Multi-step shape changes:
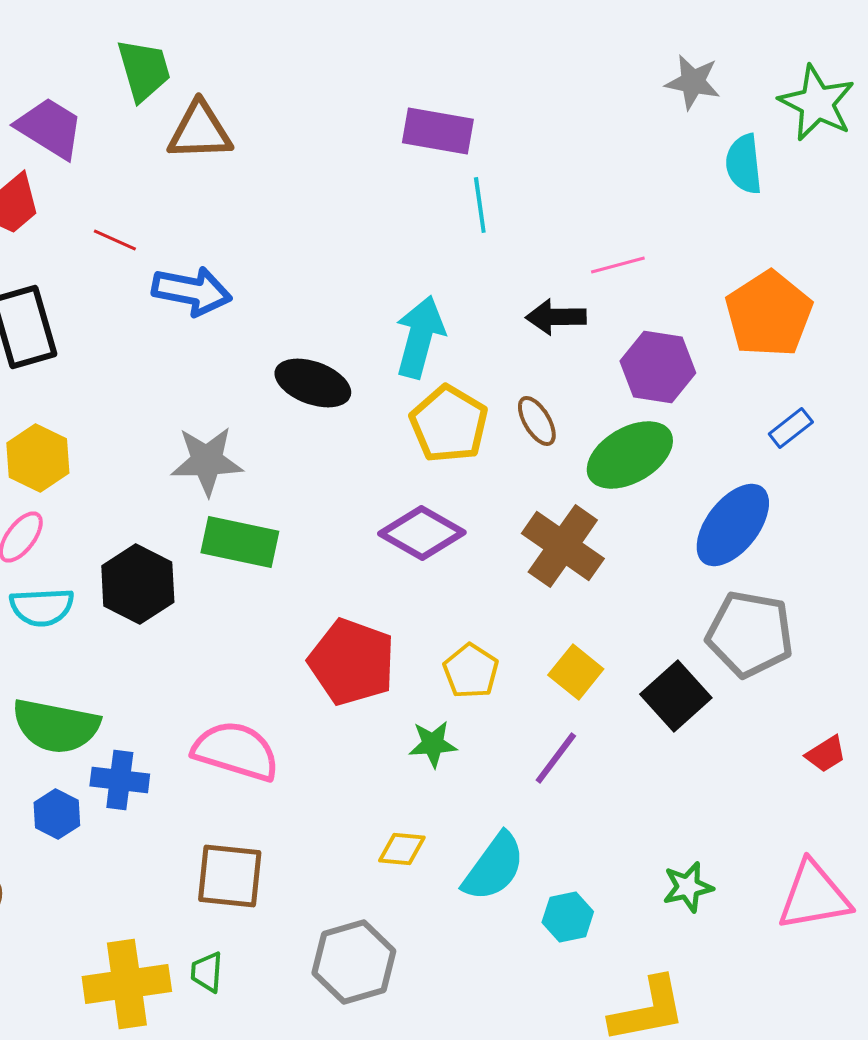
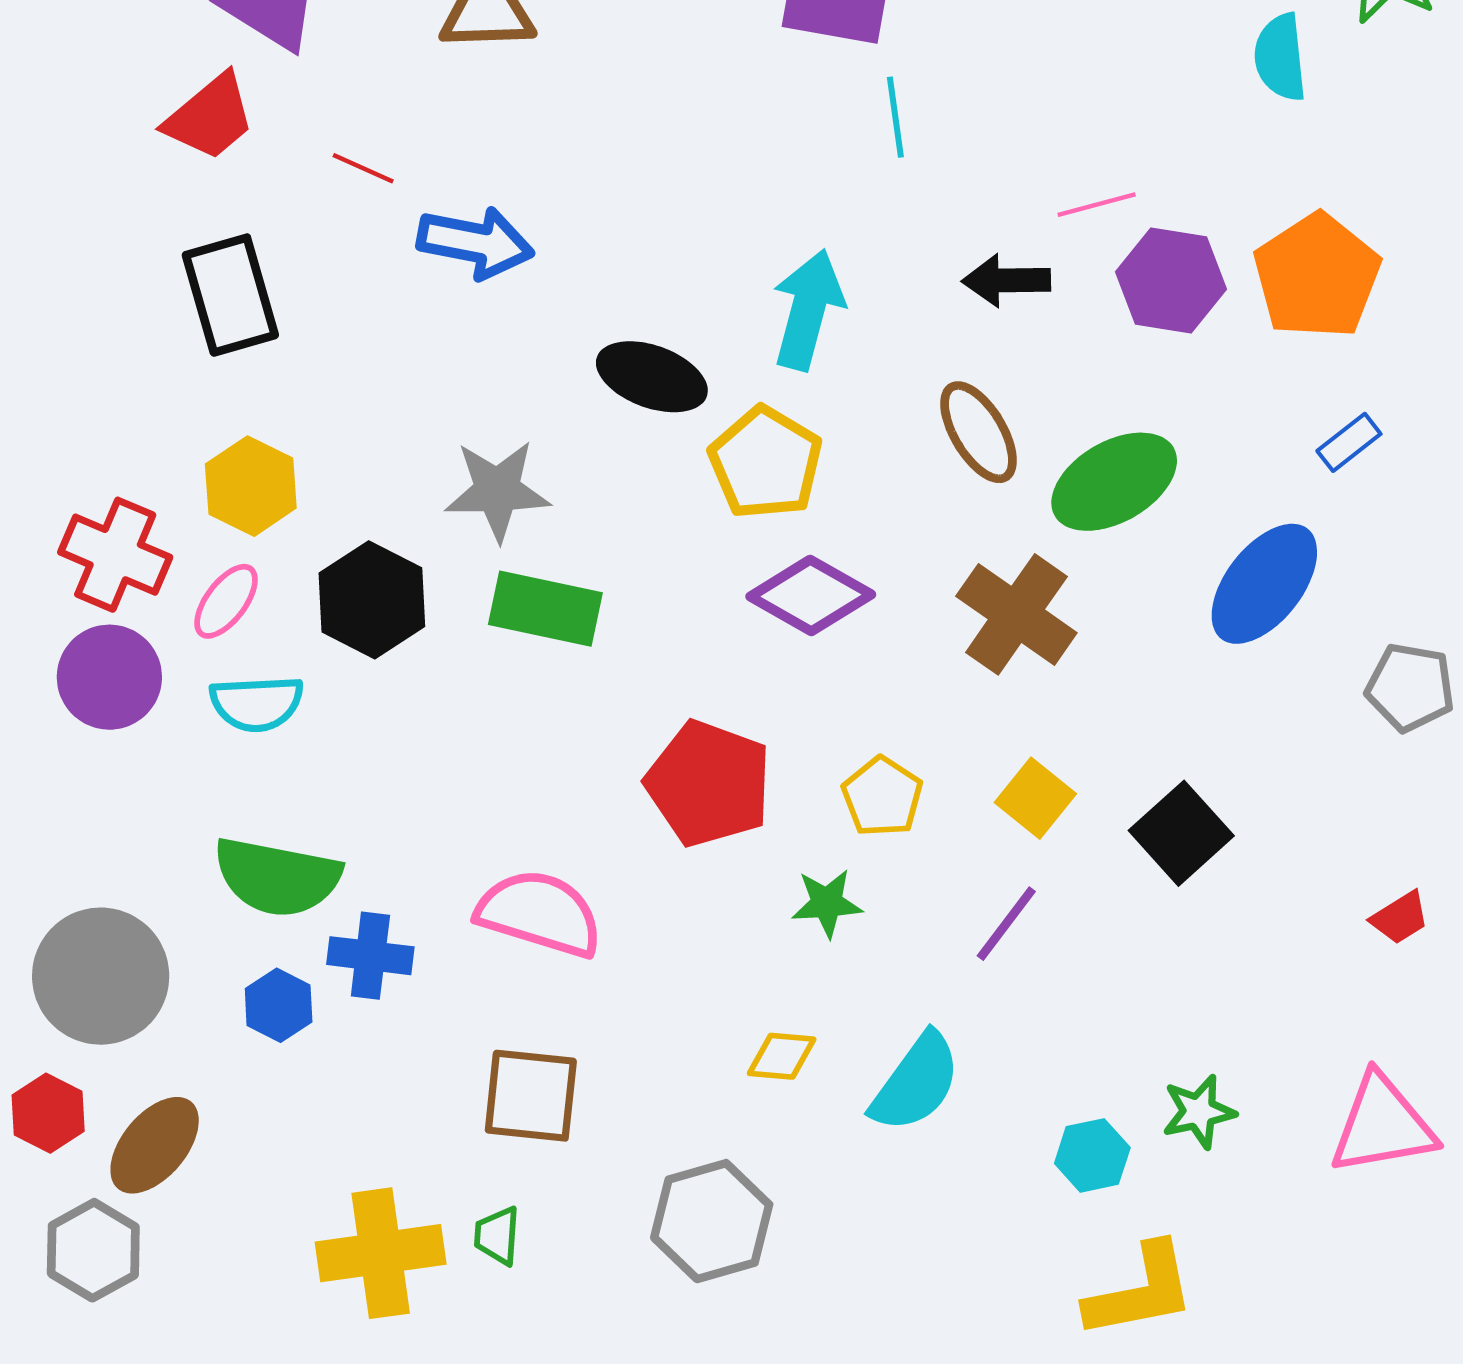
purple hexagon: (658, 367) -> (1171, 280), moved
brown ellipse: (537, 421) -> (979, 432), size x1.4
yellow pentagon: (449, 424) -> (766, 463), moved
black hexagon: (138, 584) -> (372, 600), moved
gray pentagon: (750, 634) -> (1410, 687), moved, size x0.7
cyan hexagon: (568, 917) -> (1092, 1155), moved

Exercise directions: The records above must be printed exactly, but the pictures they hold should be omitted.

Final answer:
purple hexagon: (658, 367) -> (1171, 280), moved
brown ellipse: (537, 421) -> (979, 432), size x1.4
yellow pentagon: (449, 424) -> (766, 463), moved
black hexagon: (138, 584) -> (372, 600), moved
gray pentagon: (750, 634) -> (1410, 687), moved, size x0.7
cyan hexagon: (568, 917) -> (1092, 1155), moved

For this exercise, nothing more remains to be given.